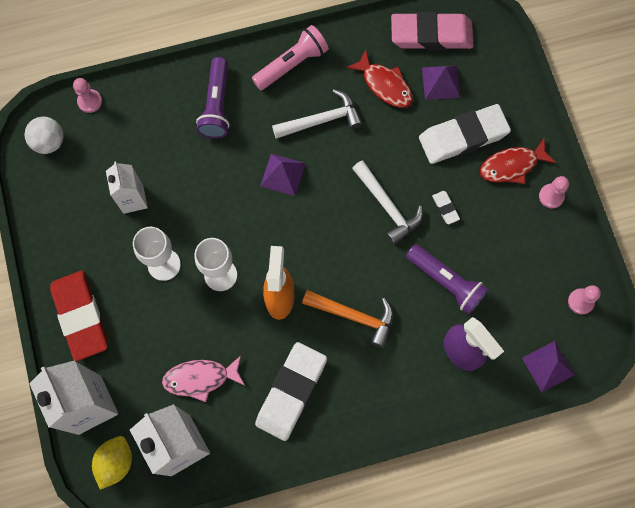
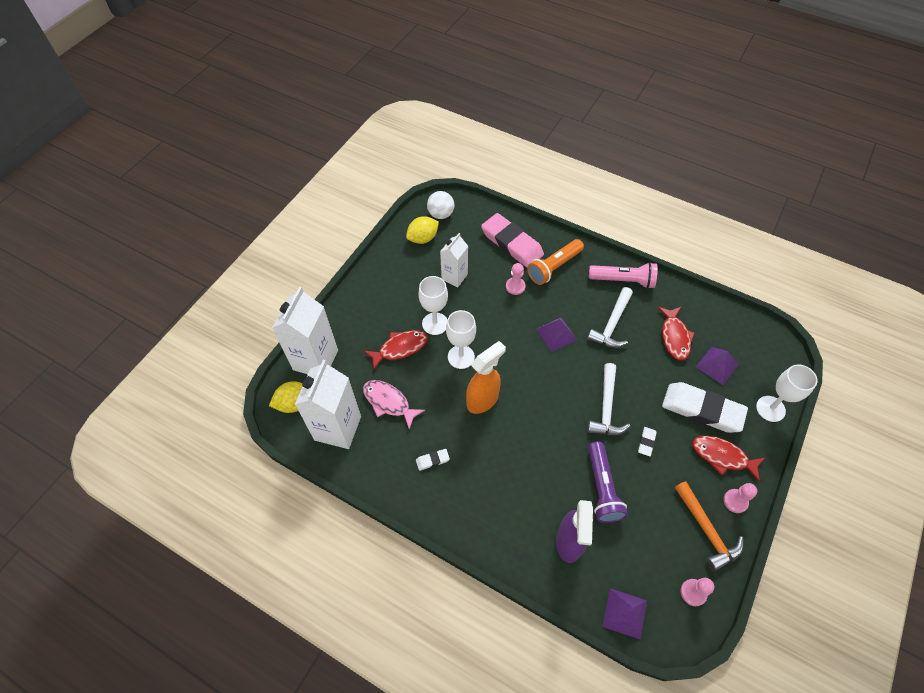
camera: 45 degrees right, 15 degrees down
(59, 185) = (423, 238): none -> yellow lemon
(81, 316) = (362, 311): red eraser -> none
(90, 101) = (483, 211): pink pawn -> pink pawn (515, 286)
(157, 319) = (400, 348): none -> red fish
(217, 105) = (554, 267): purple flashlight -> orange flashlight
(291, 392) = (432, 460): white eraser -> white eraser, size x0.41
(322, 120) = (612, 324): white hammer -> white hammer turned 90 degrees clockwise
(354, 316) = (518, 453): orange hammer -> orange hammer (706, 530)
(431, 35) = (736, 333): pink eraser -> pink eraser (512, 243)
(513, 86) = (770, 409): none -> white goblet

• [How to complete this task] Give back every record precisely as it stands, without the images.

• [Worked solution]
camera: 45 degrees right, 15 degrees down
(59, 185) = (423, 238): none -> yellow lemon
(81, 316) = (362, 311): red eraser -> none
(90, 101) = (483, 211): pink pawn -> pink pawn (515, 286)
(157, 319) = (400, 348): none -> red fish
(217, 105) = (554, 267): purple flashlight -> orange flashlight
(291, 392) = (432, 460): white eraser -> white eraser, size x0.41
(322, 120) = (612, 324): white hammer -> white hammer turned 90 degrees clockwise
(354, 316) = (518, 453): orange hammer -> orange hammer (706, 530)
(431, 35) = (736, 333): pink eraser -> pink eraser (512, 243)
(513, 86) = (770, 409): none -> white goblet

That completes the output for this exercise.